*** Opening Records supplied ***

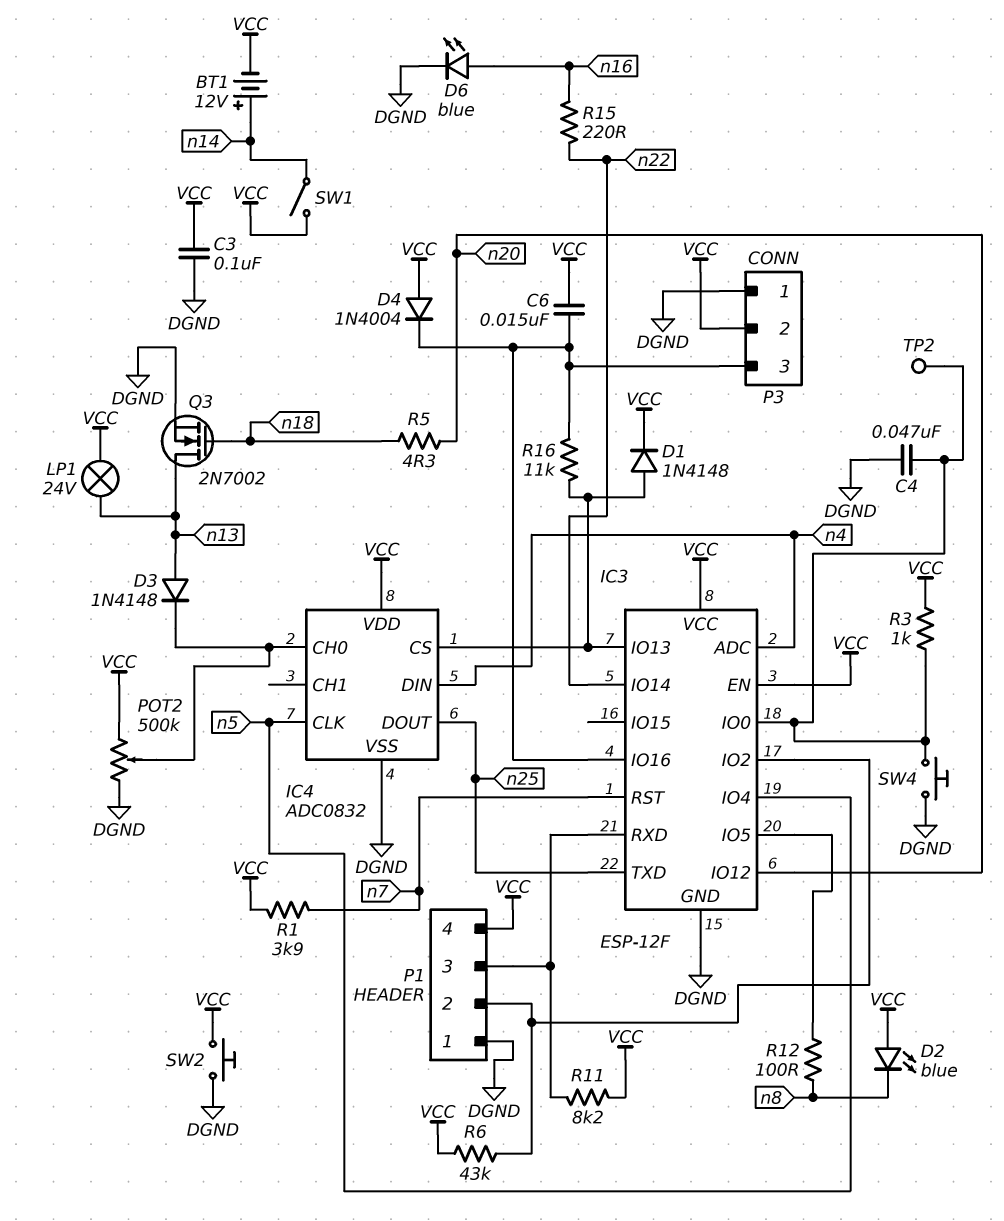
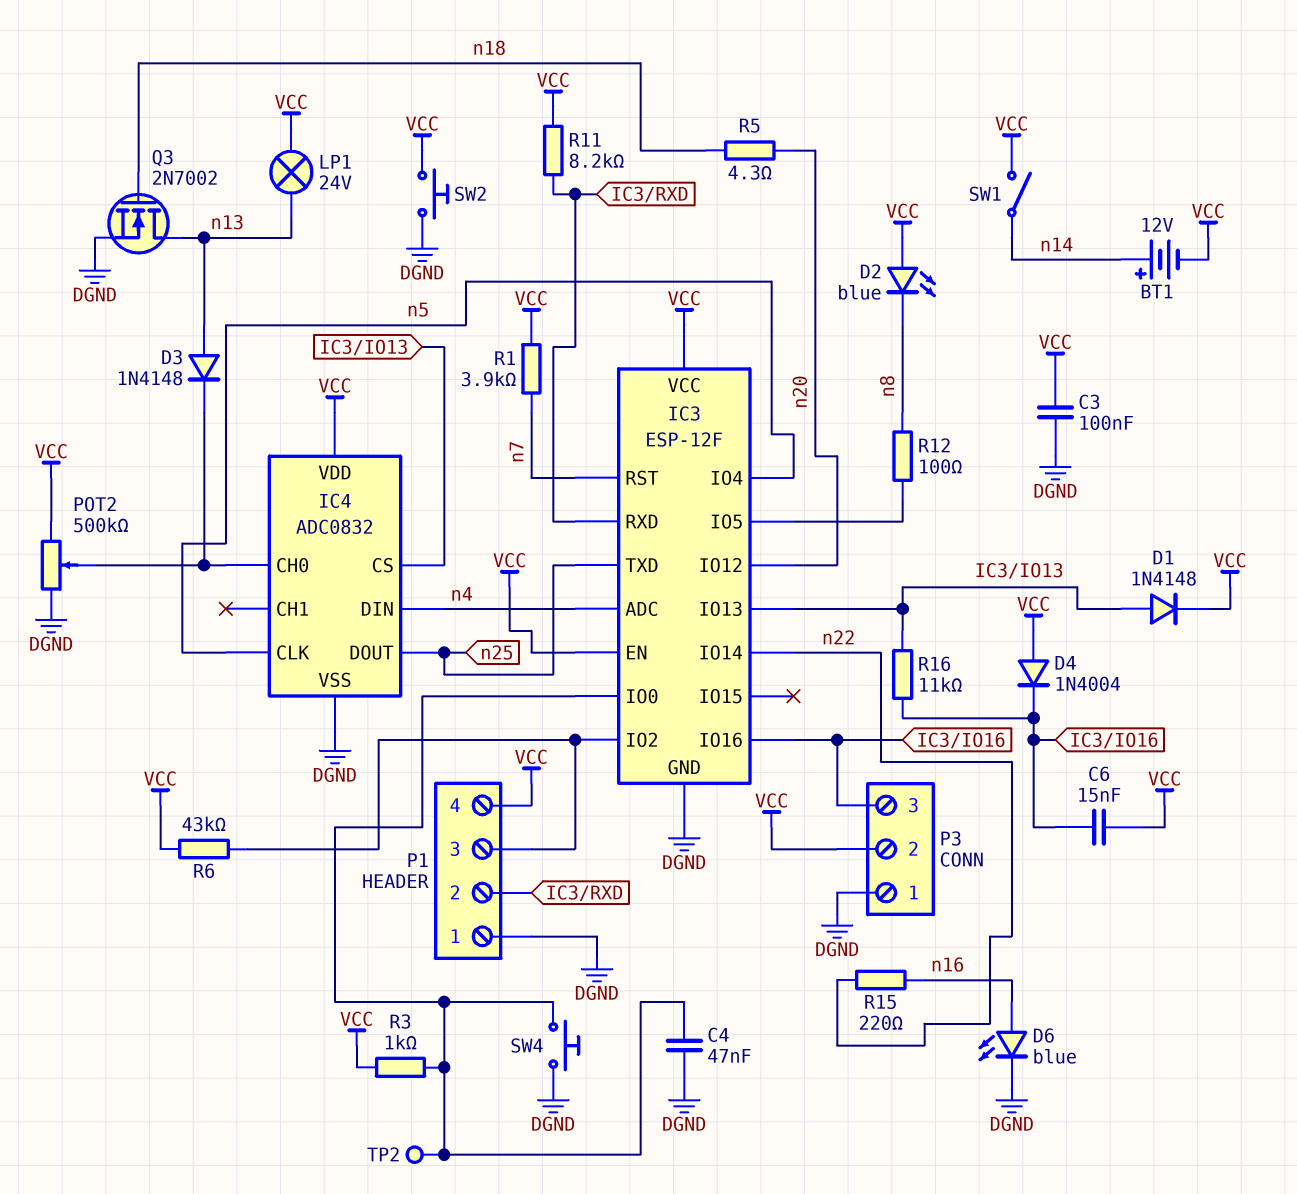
P1 pin 2: IC3/IO2 -> IC3/RXD
P1 pin 3: IC3/RXD -> IC3/IO2

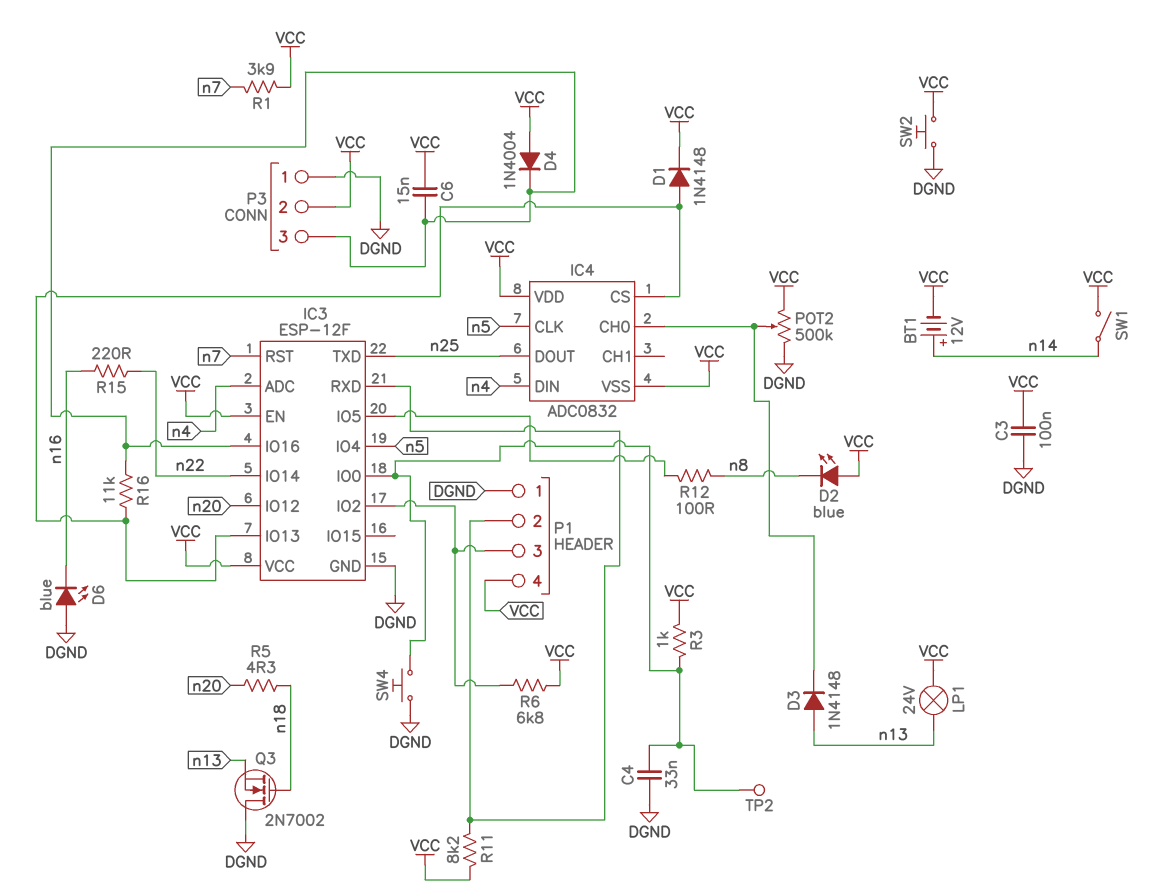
C4: 47nF (DGND, IC3/IO0) -> 33nF (DGND, IC3/IO0)
D6: LED blue (A n16, K DGND) -> LED blue (A DGND, K n16)
IC4 pin VSS: DGND -> VCC
Q3: NMOS 2N7002 (G n18, D n13, S DGND) -> NMOS 2N7002 (G n18, D DGND, S n13)
R6: 43k (IC3/IO2, VCC) -> 6.8k (IC3/IO2, VCC)

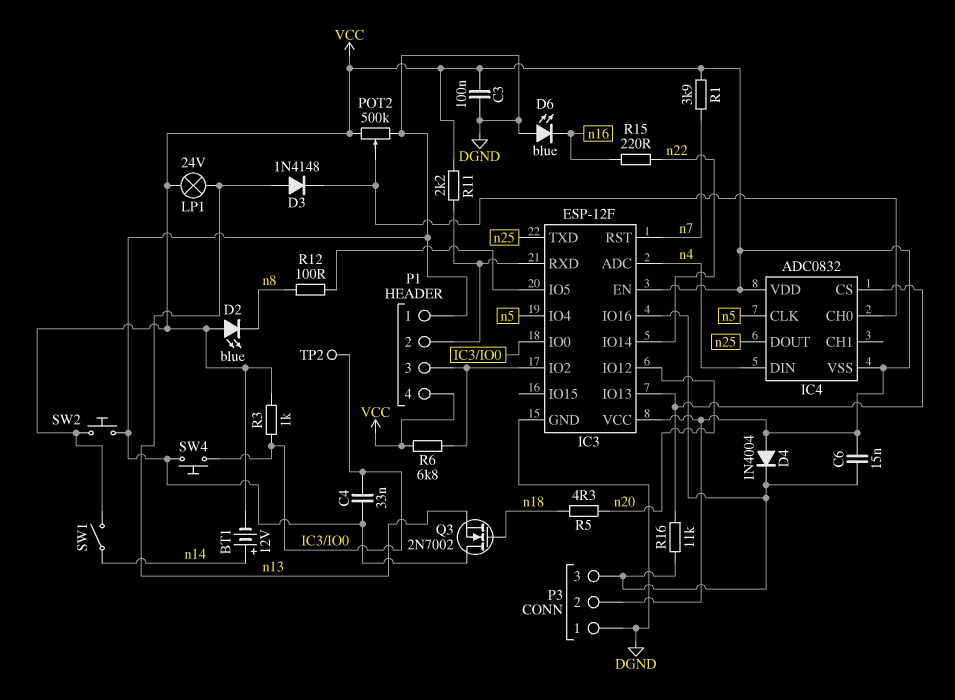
D1: diode 1N4148 (A IC3/IO13, K VCC) -> none
R11: 8.2k (IC3/RXD, VCC) -> 2.2k (IC3/RXD, VCC)

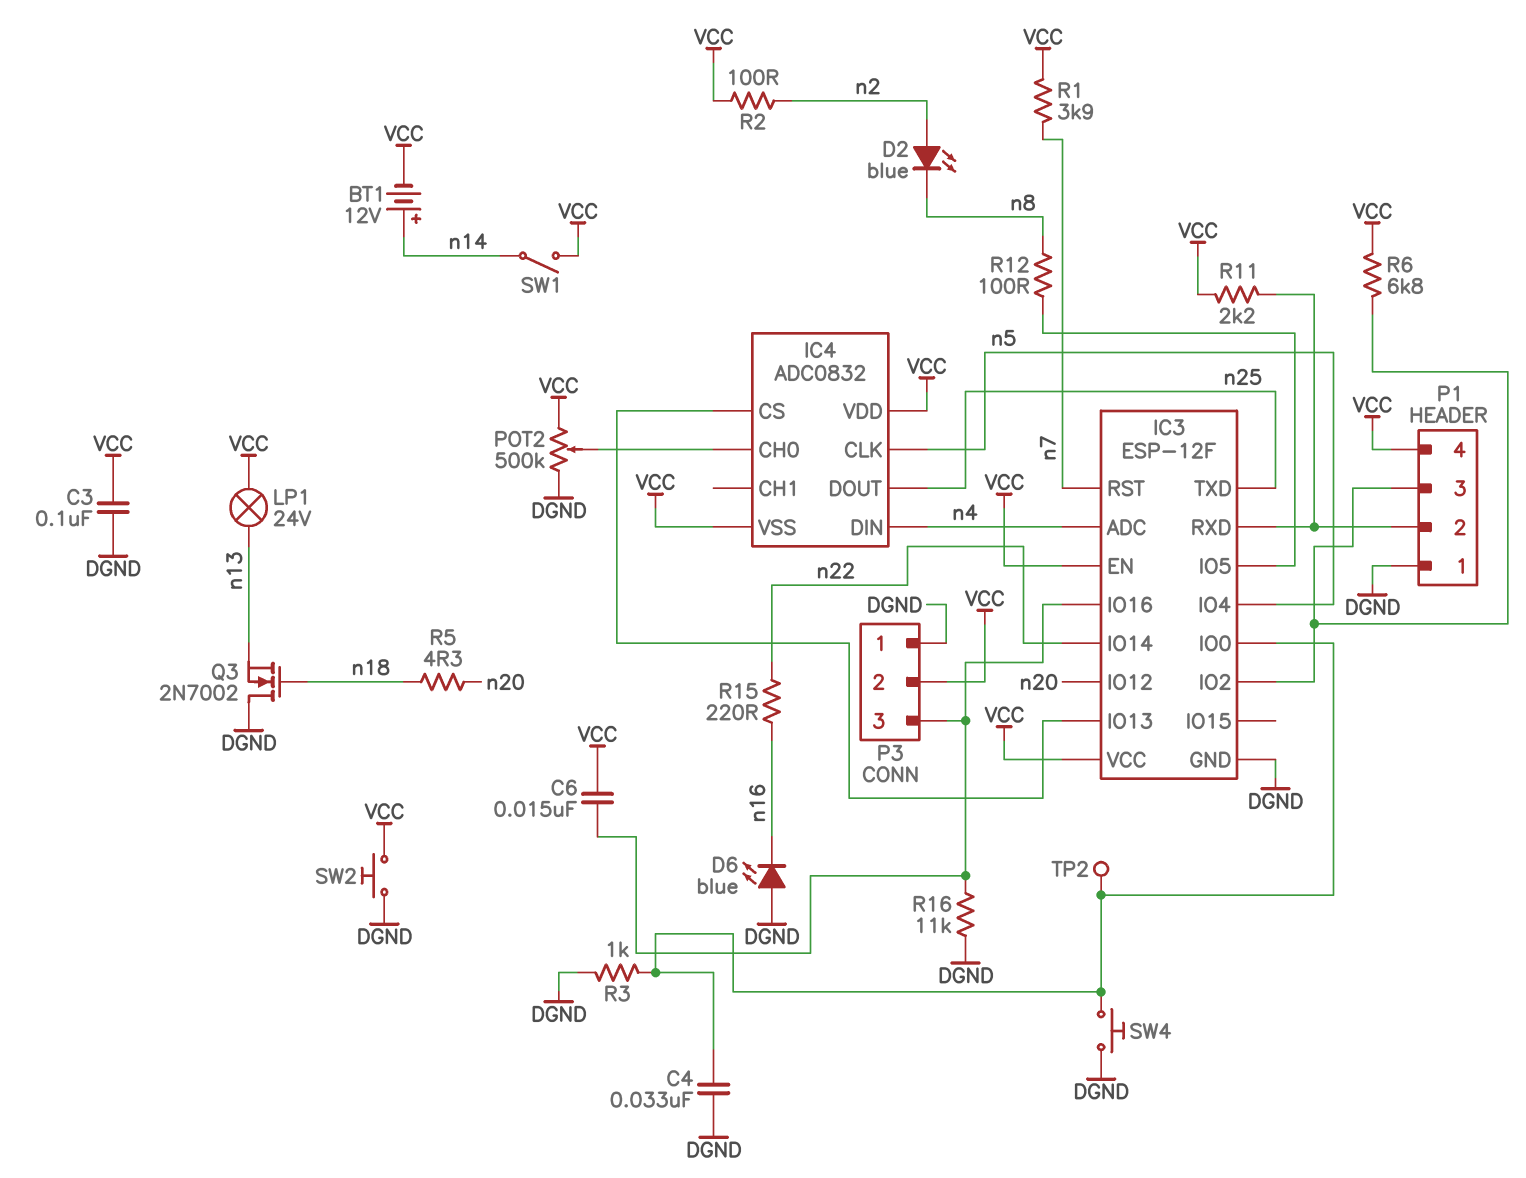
D2: LED blue (A VCC, K n8) -> LED blue (A n2, K n8)
D3: diode 1N4148 (A n13, K IC4/CH0) -> none
D4: diode 1N4004 (A VCC, K IC3/IO16) -> none
R2: none -> 100 (VCC, n2)
R3: 1k (IC3/IO0, VCC) -> 1k (DGND, IC3/IO0)
R16: 11k (IC3/IO13, IC3/IO16) -> 11k (DGND, IC3/IO16)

*** Closing Records supplied ***

**Instructions for the task**
Select and copy every line from the records that includes the word "none".

**Answer for this exercise**
D1: diode 1N4148 (A IC3/IO13, K VCC) -> none
D3: diode 1N4148 (A n13, K IC4/CH0) -> none
D4: diode 1N4004 (A VCC, K IC3/IO16) -> none
R2: none -> 100 (VCC, n2)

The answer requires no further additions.